[Problem to solve]: All entries are to be quoted exactly; the images stay out of the copy.

[Dataset excerpts]:

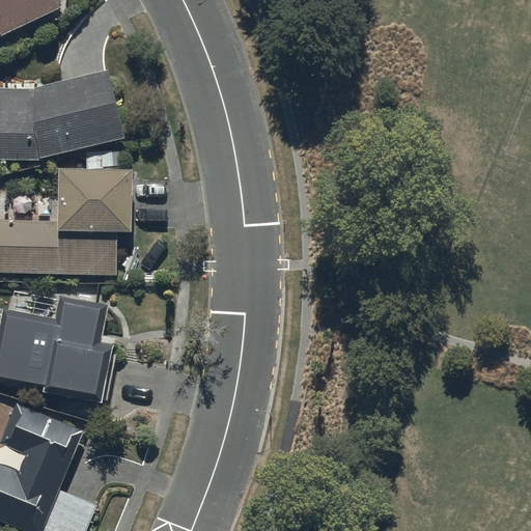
[(57,0),(0,0),(0,37),(62,9),(57,0)]
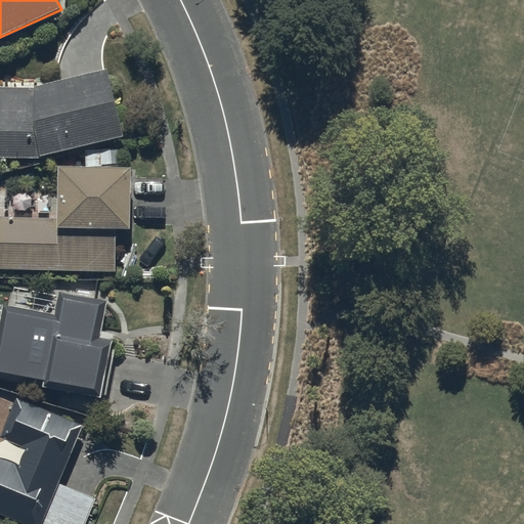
[(106,70),(35,86),(0,85),(0,156),(38,157),(123,136),(106,70)]
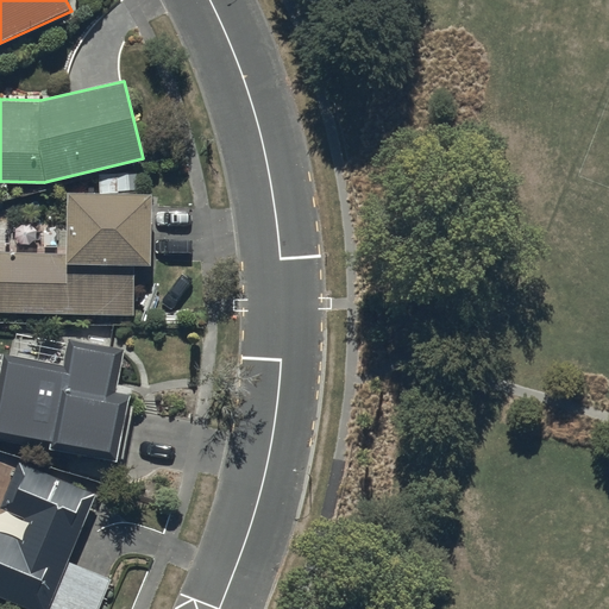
[(154,196),(68,196),(67,253),(0,252),(0,313),(136,314),(137,269),(152,269),(154,196)]
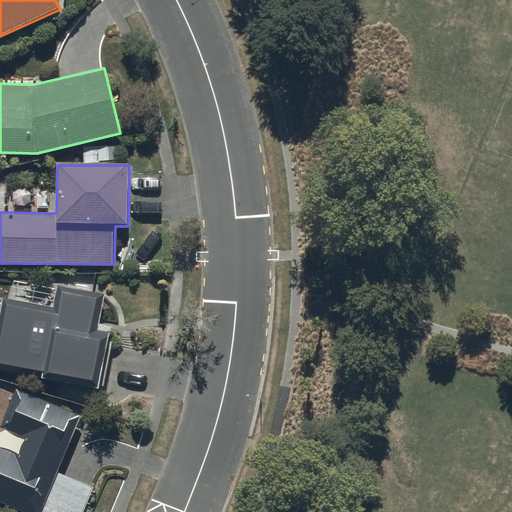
[(3,299),(0,313),(0,366),(101,387),(113,325),(98,322),(104,295),(56,285),(51,309),(3,299)]
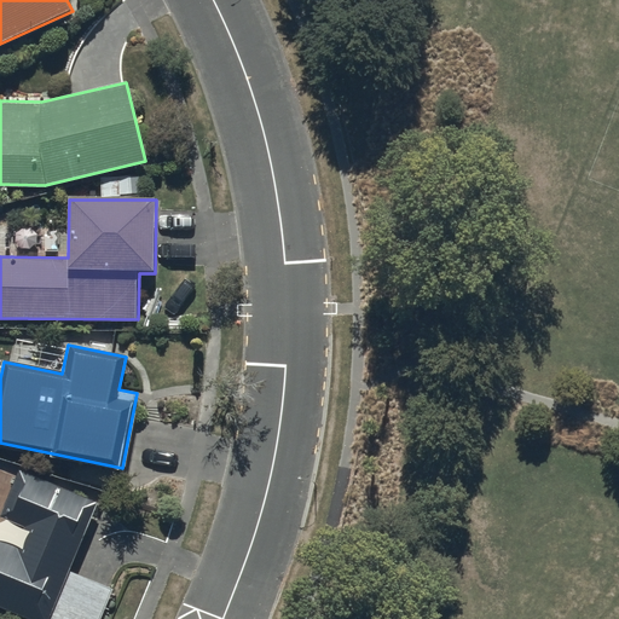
[(97,504),(19,470),(0,516),(25,527),(17,549),(0,541),(0,608),(24,618),(99,618),(113,591),(68,572),(97,504)]
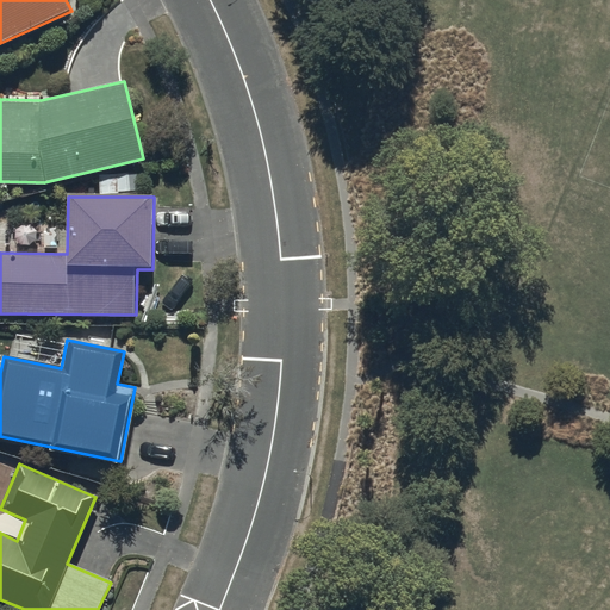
All buildings are outlined.
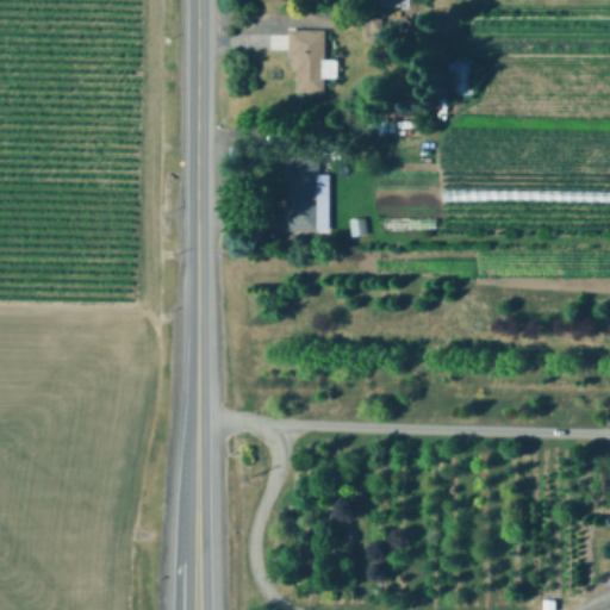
[(380,29),(380,18),(363,18),(363,29),(380,29)]
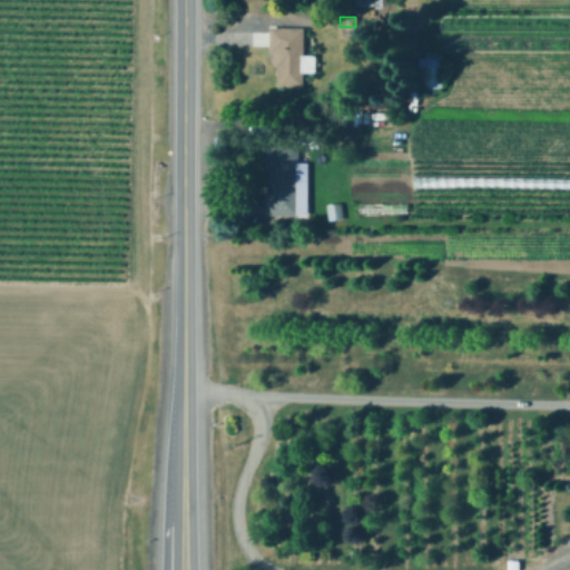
[(317,55),(316,72),(305,72),(304,86),(278,85),(278,66),(275,66),(276,50),(271,50),(272,27),(305,28),(305,55),(317,55)]
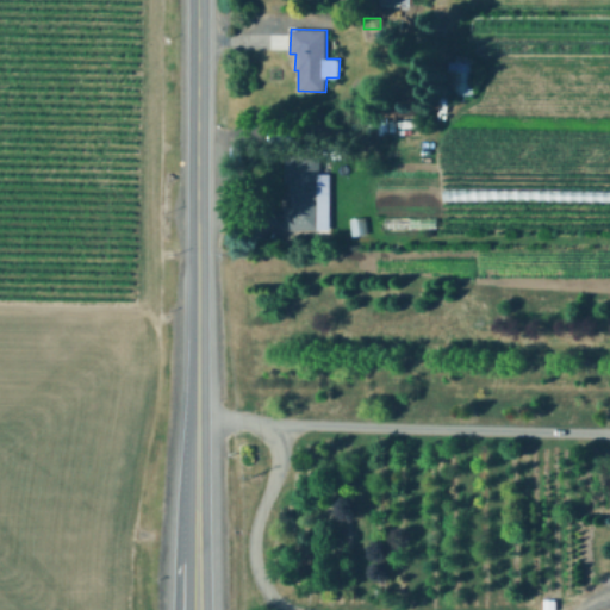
[(472,93),(472,69),(452,69),(452,93),(472,93)]
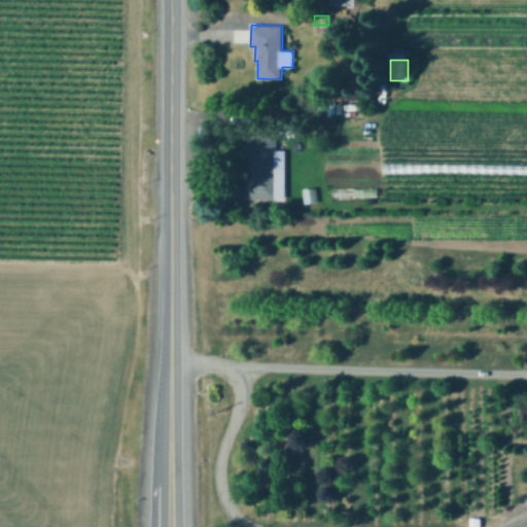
[(277,135),(277,199),(247,199),(247,178),(253,178),(253,157),(248,157),(248,135),(277,135)]
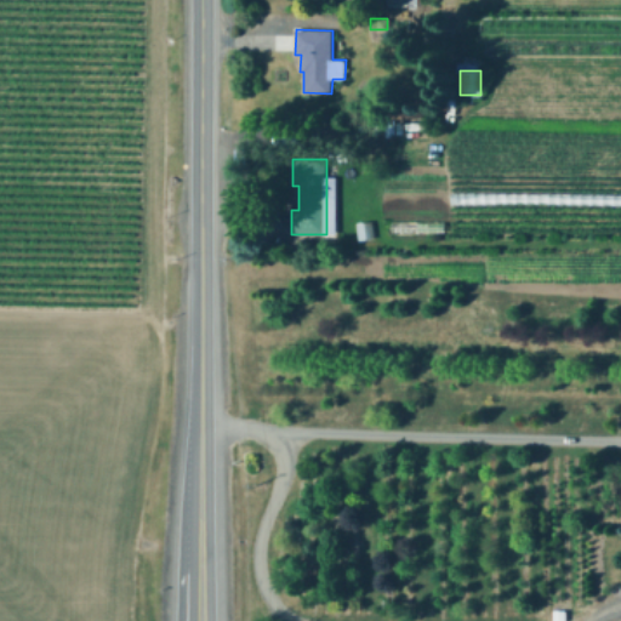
[(388,234),(421,235),(421,216),(389,215),(388,234)]
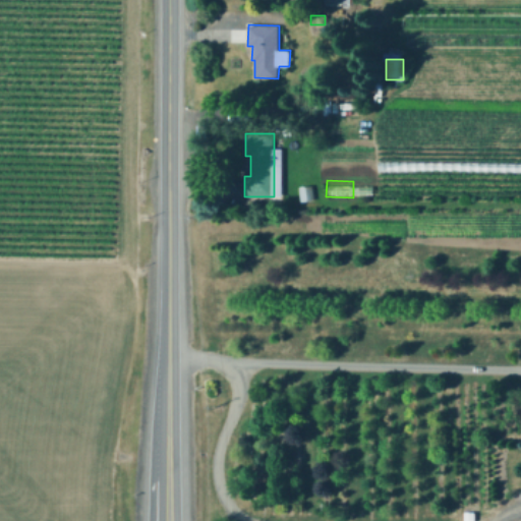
[(312,200),(301,201),(299,186),(311,185),(312,200)]
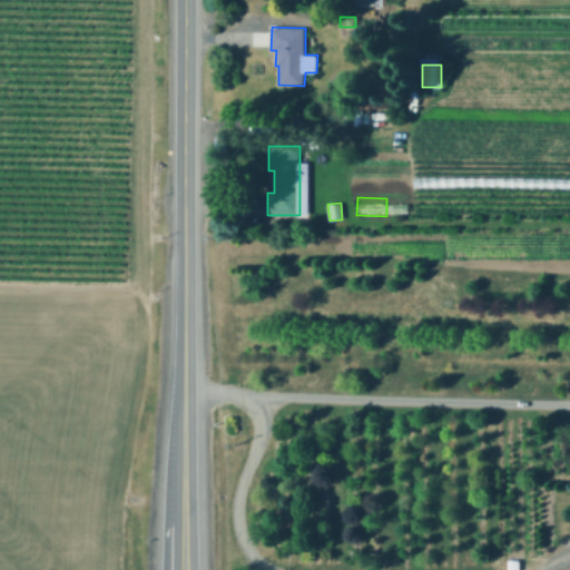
[(519,560),(519,569),(509,569),(509,560),(519,560)]
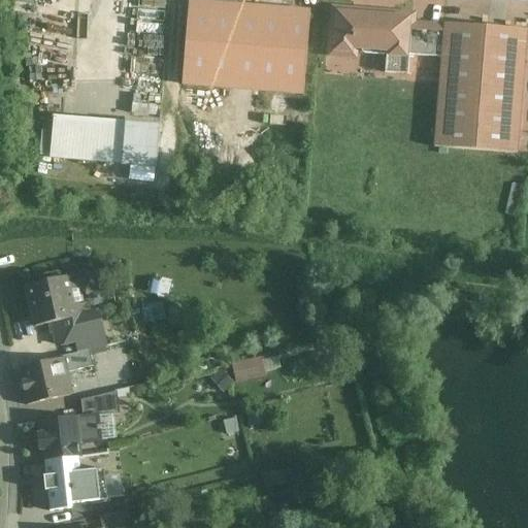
[(307,10),(205,0),(188,0),(179,84),(298,96),(307,10)]
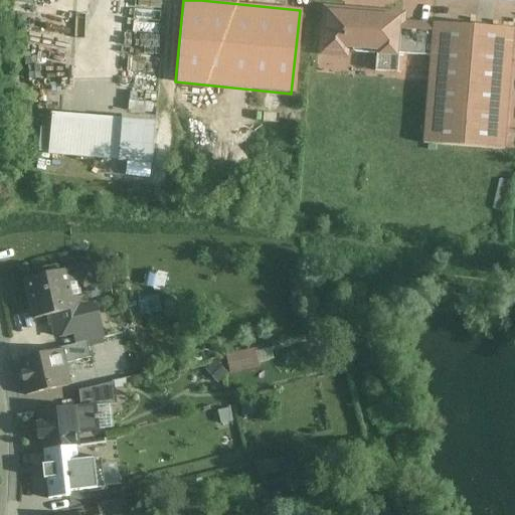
[(379,19),(348,16),(349,12),(326,10),(323,54),(345,56),(346,48),(376,50),(399,52),(401,26),(402,16),(379,15),(379,19)]
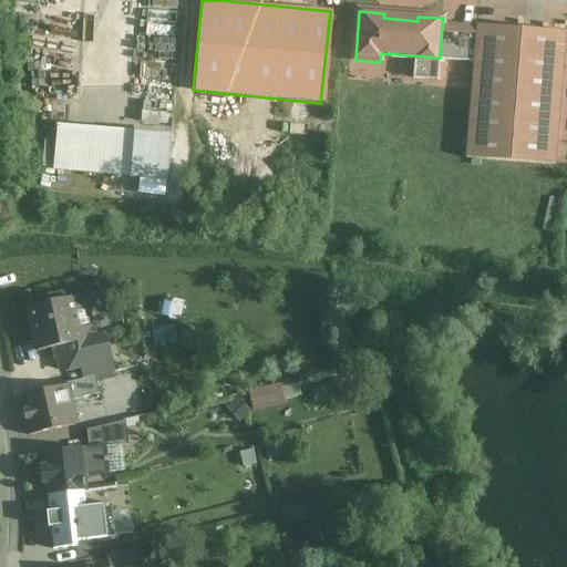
[(566,33),(477,27),(476,32),(474,63),(466,160),(555,166),(566,33)]
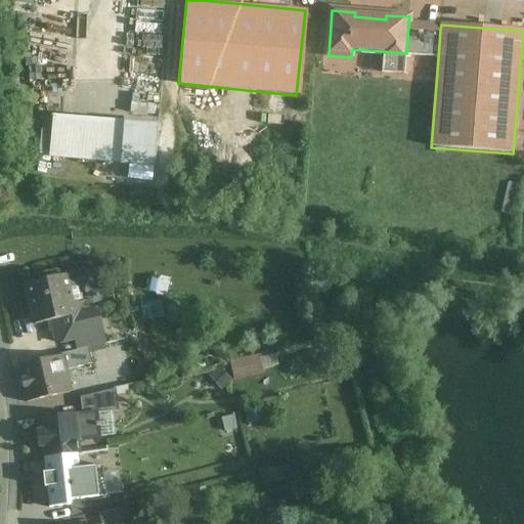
[(440,30),(408,27),(406,53),(406,56),(438,58),(440,30)]
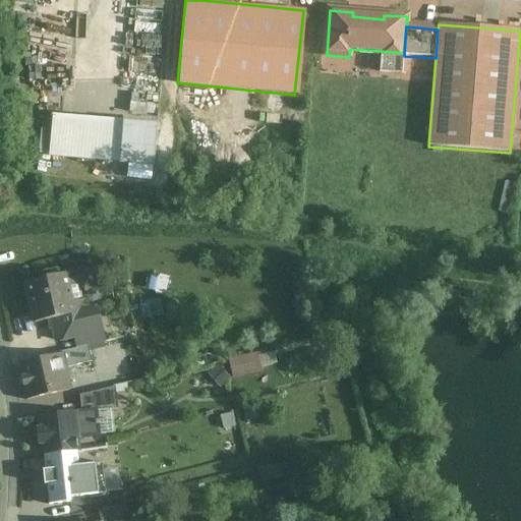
[(404,53),(381,51),(380,73),(402,75),(404,56),(404,53)]
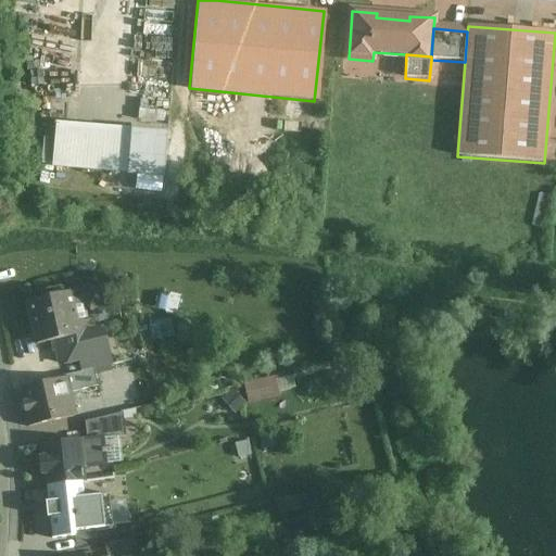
[(53,167),(167,176),(172,130),(58,122),(53,167)]
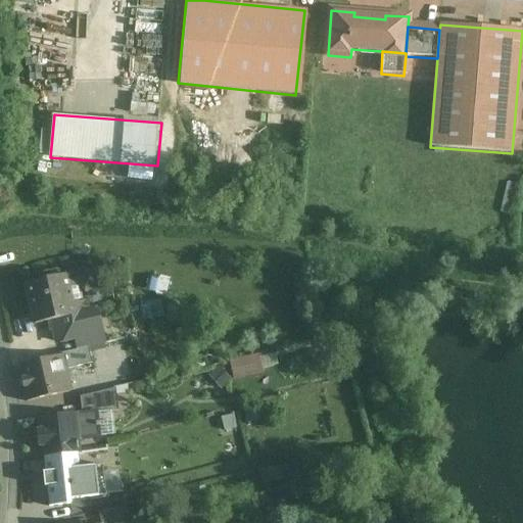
[(80,273),(26,285),(35,325),(52,321),(54,329),(78,323),(76,314),(74,302),(81,300),(80,295),(79,295),(78,288),(78,287),(83,286),(88,278),(80,273)]
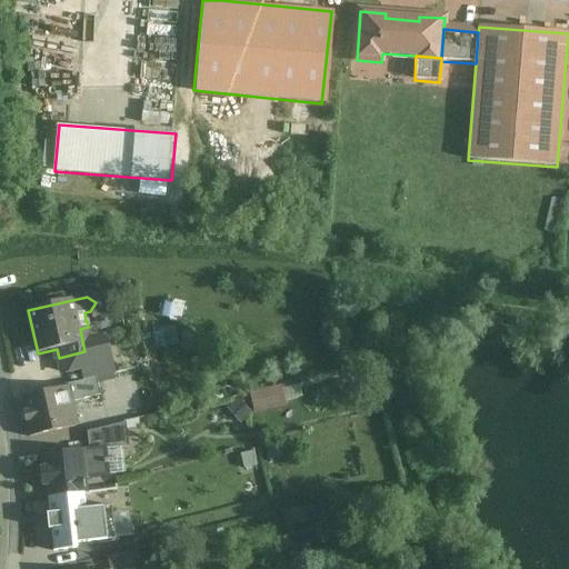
[(107,346),(96,338),(82,341),(85,351),(59,358),(62,373),(82,369),(86,381),(116,375),(115,373),(113,373),(107,346)]
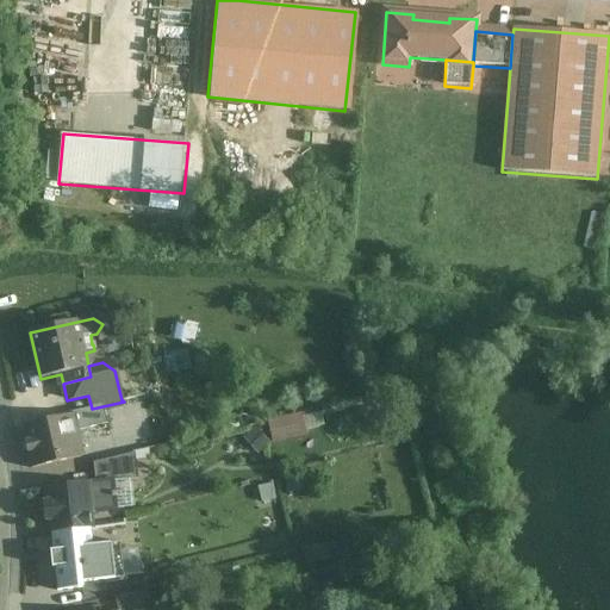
[(69,418),(23,430),(32,471),(80,459),(69,418)]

[Solution to this problem]:
[(57,0),(0,0),(0,37),(62,9),(57,0)]
[(106,70),(35,86),(0,85),(0,156),(38,157),(123,136),(106,70)]
[(154,196),(68,196),(67,253),(0,252),(0,313),(136,314),(137,269),(152,269),(154,196)]
[(3,299),(0,313),(0,366),(101,387),(113,325),(98,322),(104,295),(56,285),(51,309),(3,299)]
[(97,504),(19,470),(0,516),(25,527),(17,549),(0,541),(0,608),(24,618),(99,618),(113,591),(68,572),(97,504)]
All buildings are outlined.
[(380,29),(380,18),(363,18),(363,29),(380,29)]
[(317,55),(316,72),(305,72),(304,86),(278,85),(278,66),(275,66),(276,50),(271,50),(272,27),(305,28),(305,55),(317,55)]
[(472,93),(472,69),(452,69),(452,93),(472,93)]
[(277,135),(277,199),(247,199),(247,178),(253,178),(253,157),(248,157),(248,135),(277,135)]
[(388,234),(421,235),(421,216),(389,215),(388,234)]
[(312,200),(301,201),(299,186),(311,185),(312,200)]
[(519,560),(519,569),(509,569),(509,560),(519,560)]
[(307,10),(205,0),(188,0),(179,84),(298,96),(307,10)]
[(379,19),(348,16),(349,12),(326,10),(323,54),(345,56),(346,48),(376,50),(399,52),(401,26),(402,16),(379,15),(379,19)]
[(566,33),(477,27),(476,32),(474,63),(466,160),(555,166),(566,33)]
[(440,30),(408,27),(406,53),(406,56),(438,58),(440,30)]
[(404,53),(381,51),(380,73),(402,75),(404,56),(404,53)]
[(53,167),(167,176),(172,130),(58,122),(53,167)]
[(80,273),(26,285),(35,325),(52,321),(54,329),(78,323),(76,314),(74,302),(81,300),(80,295),(79,295),(78,288),(78,287),(83,286),(88,278),(80,273)]
[(107,346),(96,338),(82,341),(85,351),(59,358),(62,373),(82,369),(86,381),(116,375),(115,373),(113,373),(107,346)]
[(69,418),(23,430),(32,471),(80,459),(69,418)]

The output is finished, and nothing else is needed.